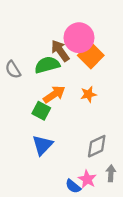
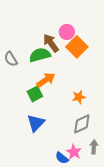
pink circle: (79, 38) -> (67, 32), size x0.6
orange star: (88, 94) -> (79, 97), moved
green square: (41, 111) -> (35, 94), turned 35

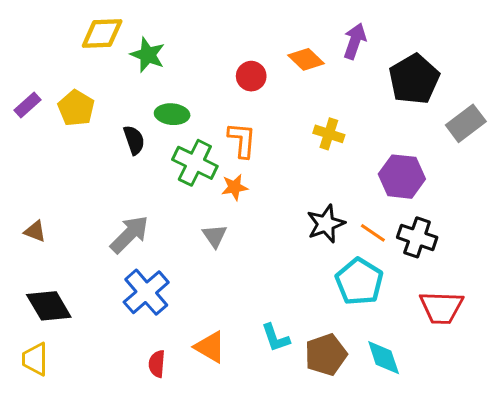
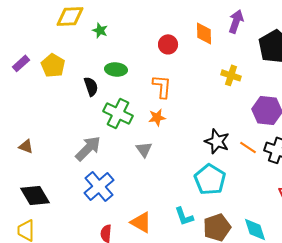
green star: (148, 55) -> (100, 30), size x0.7
orange diamond: (306, 59) -> (204, 33), turned 45
yellow cross: (329, 134) -> (231, 75), moved
green cross: (195, 163) -> (118, 113), moved
black star: (326, 224) -> (217, 141), turned -30
cyan pentagon: (359, 282) -> (210, 179), moved

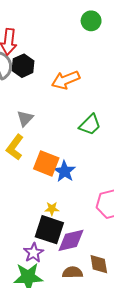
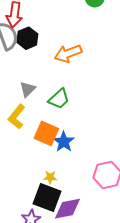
green trapezoid: (90, 125) -> (59, 99), moved

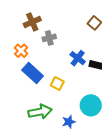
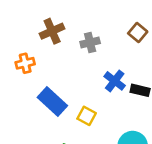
gray cross: (49, 38) -> (90, 42), moved
orange cross: (21, 51) -> (25, 63), moved, turned 32

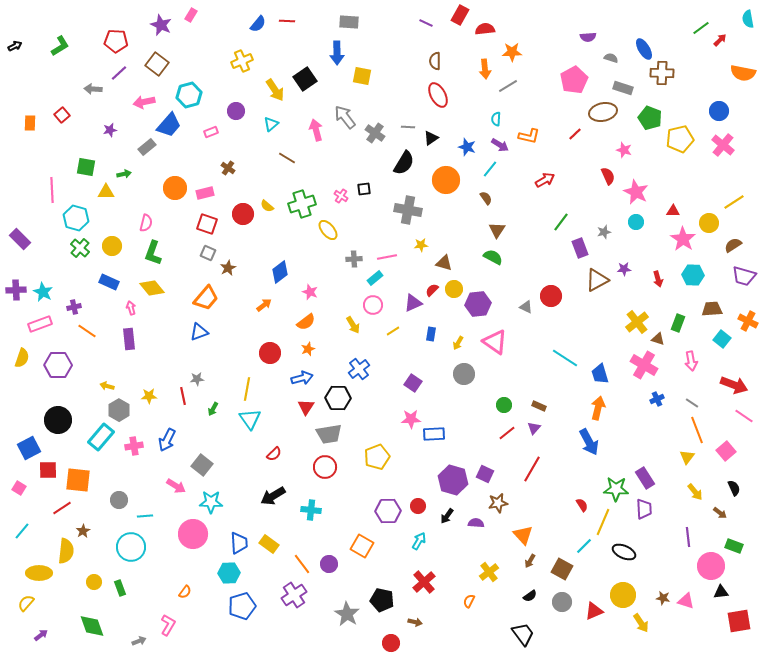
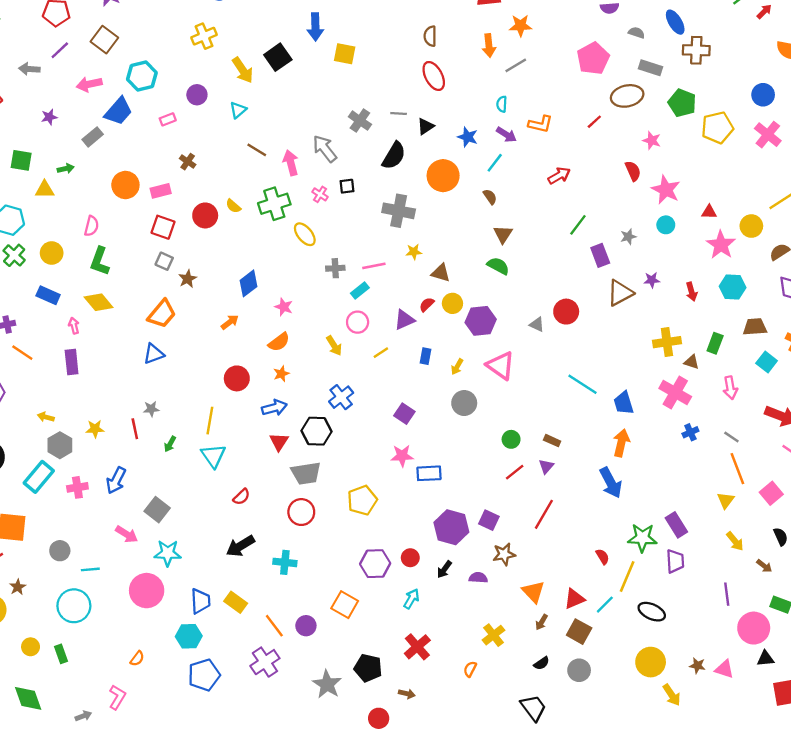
gray arrow: (345, 117) -> (325, 149), moved
pink arrow: (316, 130) -> (291, 163), moved
yellow cross: (637, 322) -> (667, 342), turned 30
red triangle: (594, 611) -> (574, 599), moved

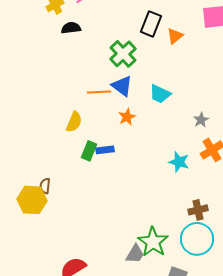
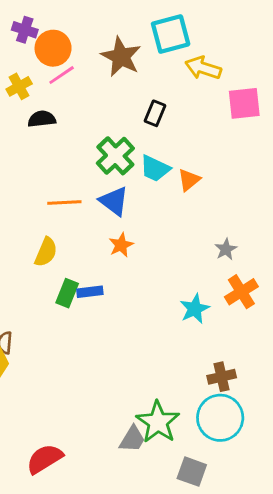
black rectangle: (151, 24) -> (155, 113), size x0.7
orange triangle: (175, 36) -> (189, 180), moved
orange line: (99, 92) -> (64, 203), moved
cyan trapezoid: (160, 94) -> (155, 169), moved
cyan star: (179, 162) -> (195, 309), turned 30

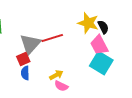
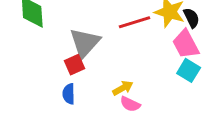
red line: (52, 38) -> (134, 22), moved
cyan square: (101, 63) -> (189, 70), size x0.7
blue semicircle: (25, 73) -> (69, 94), moved

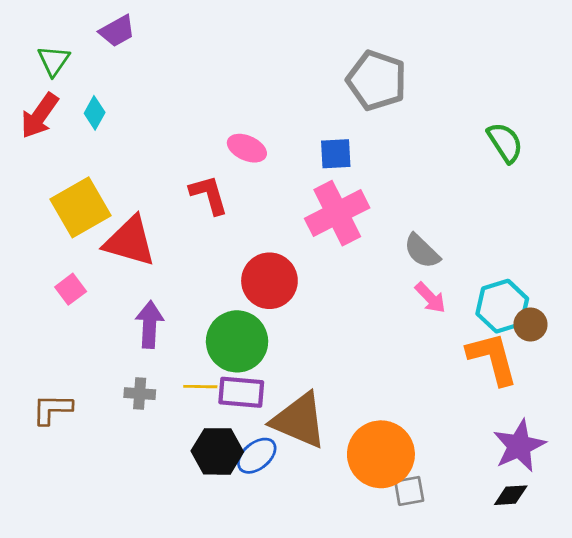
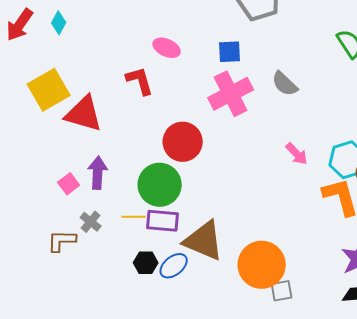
gray semicircle: (422, 251) -> (285, 84), moved
pink square: (71, 289) -> (69, 184), moved
gray cross: (140, 394) -> (91, 222), turned 35
brown L-shape: (52, 409) -> (62, 241), moved
black hexagon: (217, 451) -> (146, 263), size x0.7

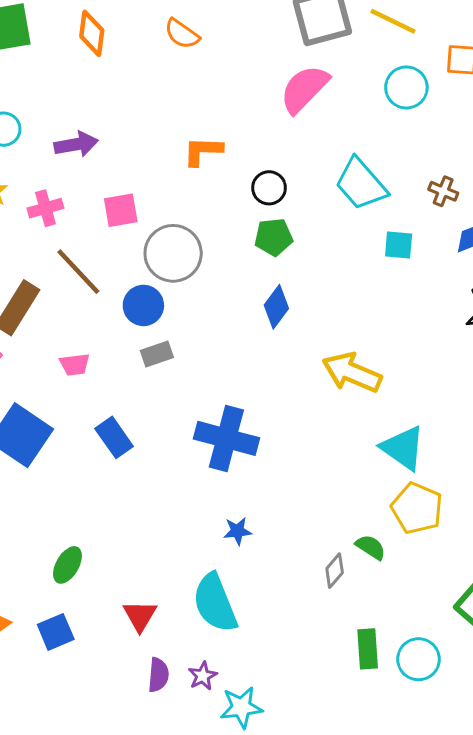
------------------------
Scan the records for lines that hold "star", and reproduce each one you find.

orange star: (88, 94) -> (79, 97), moved
green star: (148, 55) -> (100, 30), size x0.7
black star: (326, 224) -> (217, 141), turned -30
cyan star: (179, 162) -> (195, 309), turned 30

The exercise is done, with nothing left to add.